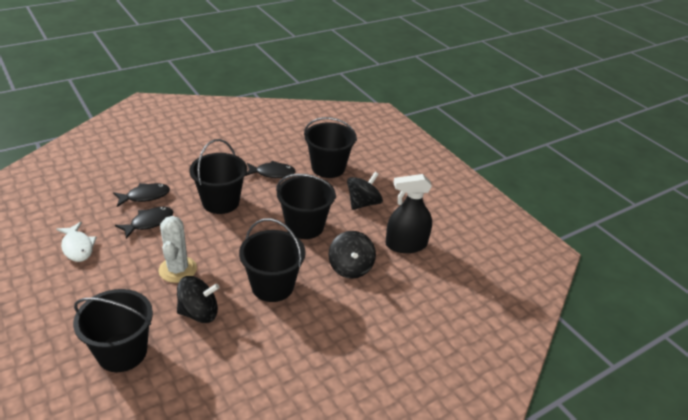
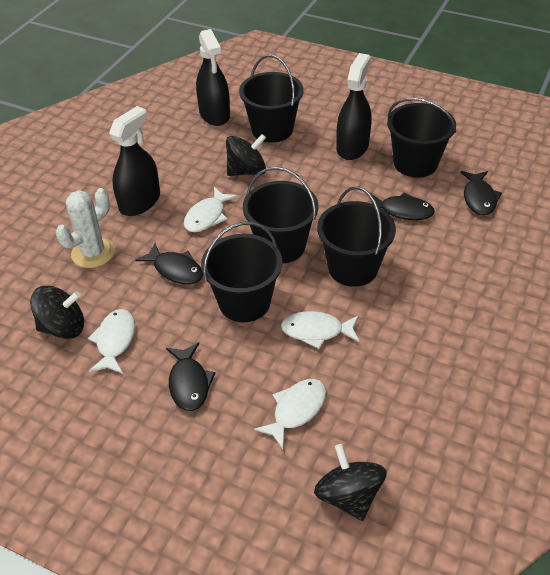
black fish: 3 -> 4
black spray bottle: 1 -> 3
white fish: 1 -> 4

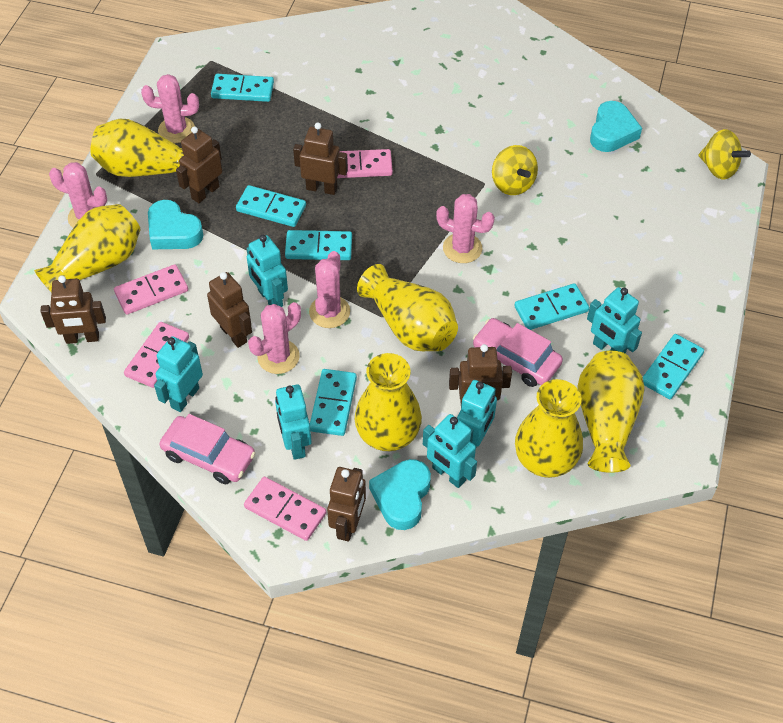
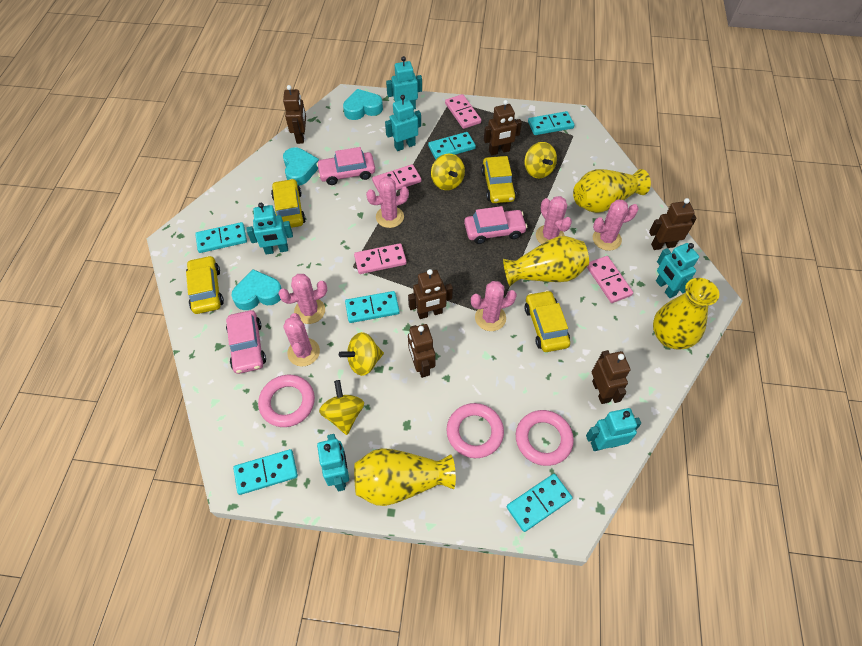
pink cactus: 5 -> 6
pink car: 2 -> 3
pink ring: 0 -> 3
yellow car: 0 -> 4
yellow spinning top: 2 -> 4
yellow vase: 6 -> 4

§ Assignment: All lines from the line containing "pink car: 2 -> 3" through the end of the listing above are to be duplicated exactly; include both ends and nothing further.

§ Your solution:
pink car: 2 -> 3
pink ring: 0 -> 3
yellow car: 0 -> 4
yellow spinning top: 2 -> 4
yellow vase: 6 -> 4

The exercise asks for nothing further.